(Beginning of Dataset records)

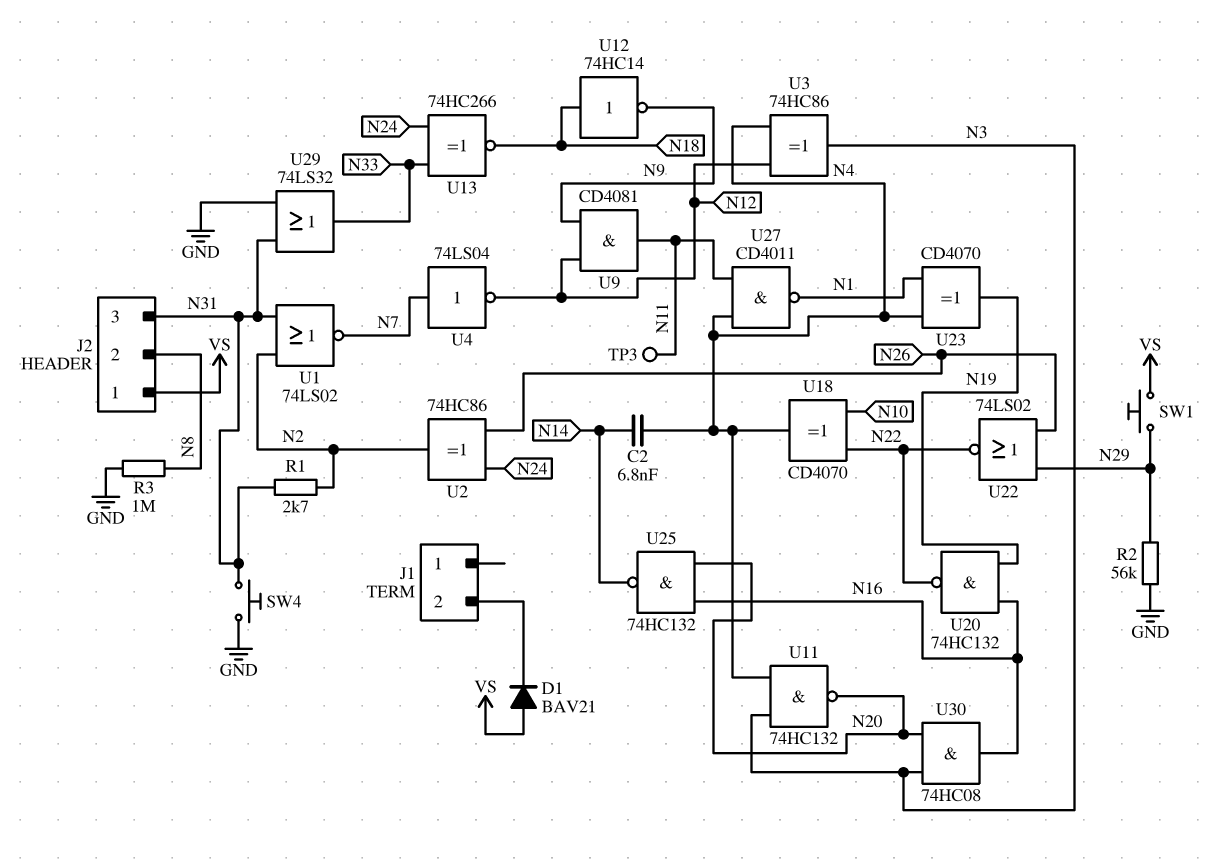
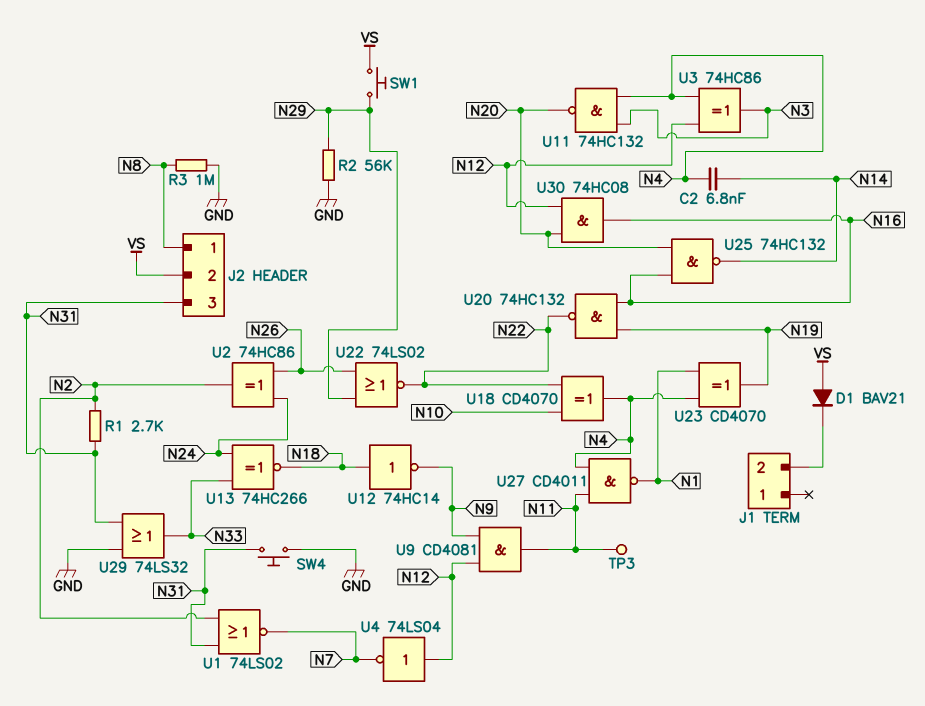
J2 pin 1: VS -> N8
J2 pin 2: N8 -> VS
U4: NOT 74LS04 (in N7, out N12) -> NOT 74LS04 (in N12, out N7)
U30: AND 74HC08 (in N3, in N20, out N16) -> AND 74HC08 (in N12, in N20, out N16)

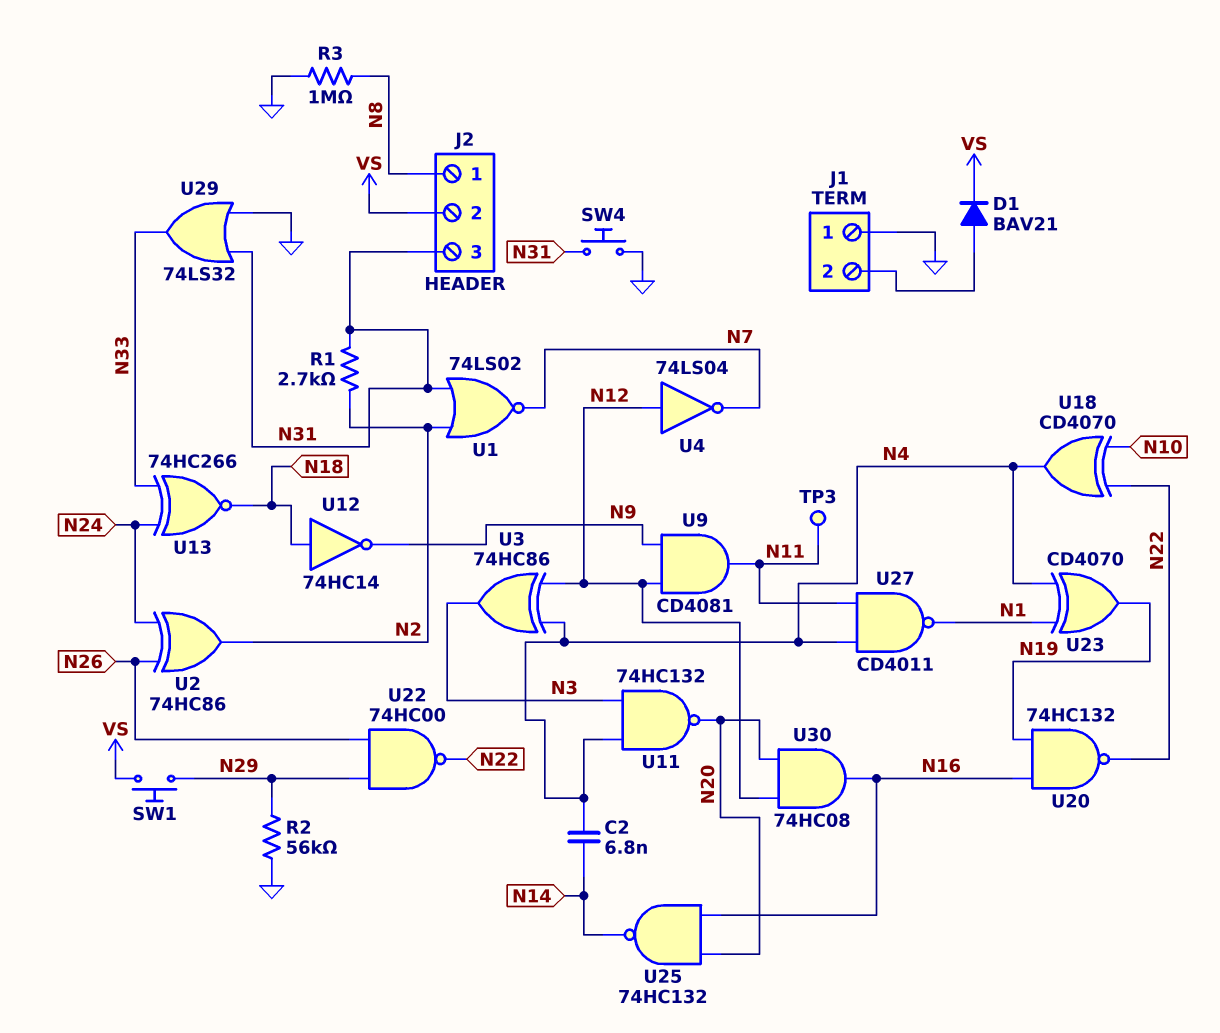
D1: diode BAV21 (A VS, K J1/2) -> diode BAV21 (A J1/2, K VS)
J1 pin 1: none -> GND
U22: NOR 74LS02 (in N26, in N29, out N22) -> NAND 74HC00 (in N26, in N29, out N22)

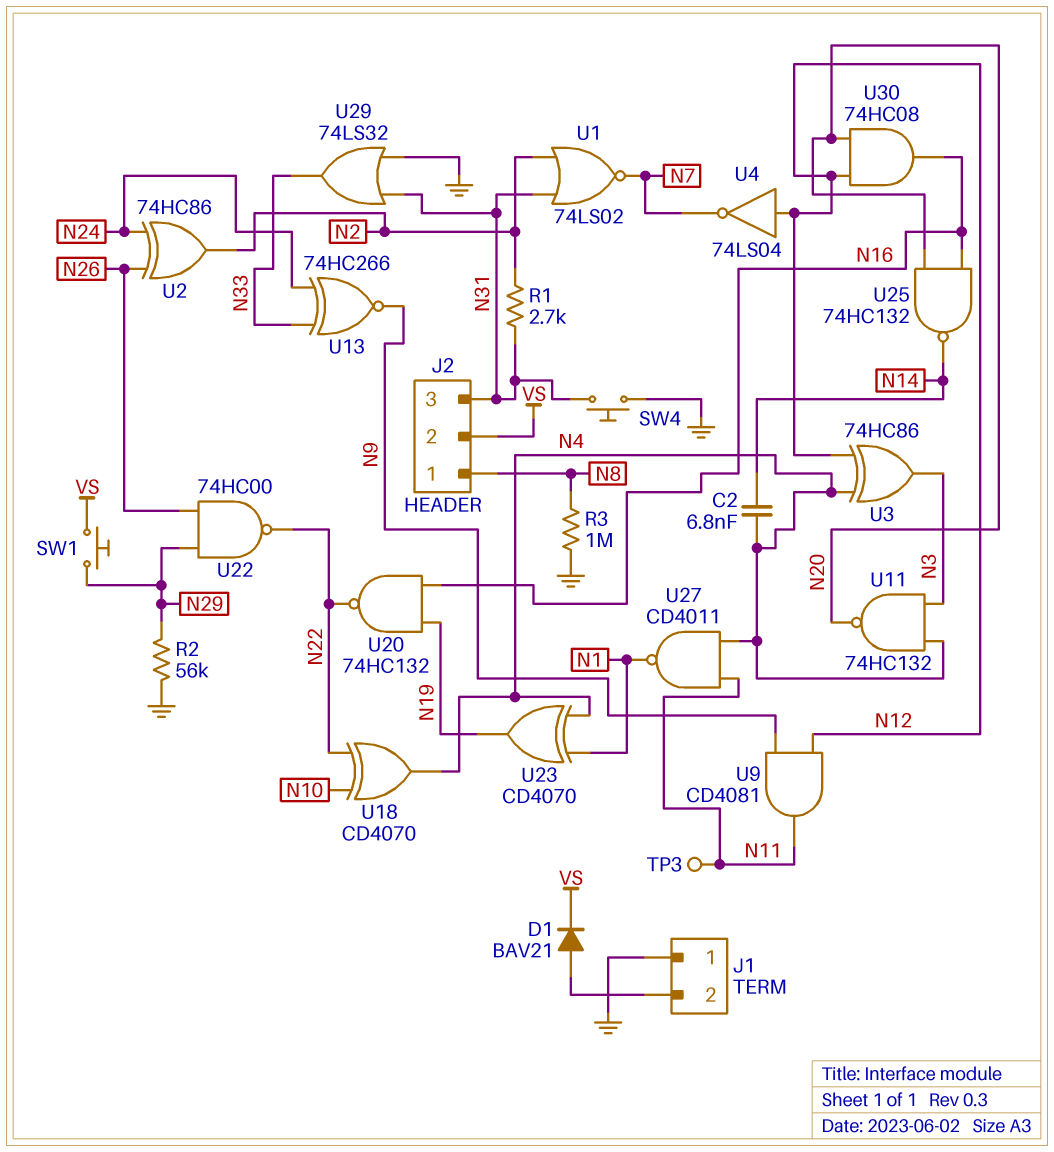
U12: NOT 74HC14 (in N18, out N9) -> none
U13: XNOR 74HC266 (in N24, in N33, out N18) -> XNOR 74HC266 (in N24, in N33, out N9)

(End of Dataset records)

- Try it -
Could each line of the data be written out exactly, with no pictures included?

- Answer -
J2 pin 1: VS -> N8
J2 pin 2: N8 -> VS
U4: NOT 74LS04 (in N7, out N12) -> NOT 74LS04 (in N12, out N7)
U30: AND 74HC08 (in N3, in N20, out N16) -> AND 74HC08 (in N12, in N20, out N16)

D1: diode BAV21 (A VS, K J1/2) -> diode BAV21 (A J1/2, K VS)
J1 pin 1: none -> GND
U22: NOR 74LS02 (in N26, in N29, out N22) -> NAND 74HC00 (in N26, in N29, out N22)

U12: NOT 74HC14 (in N18, out N9) -> none
U13: XNOR 74HC266 (in N24, in N33, out N18) -> XNOR 74HC266 (in N24, in N33, out N9)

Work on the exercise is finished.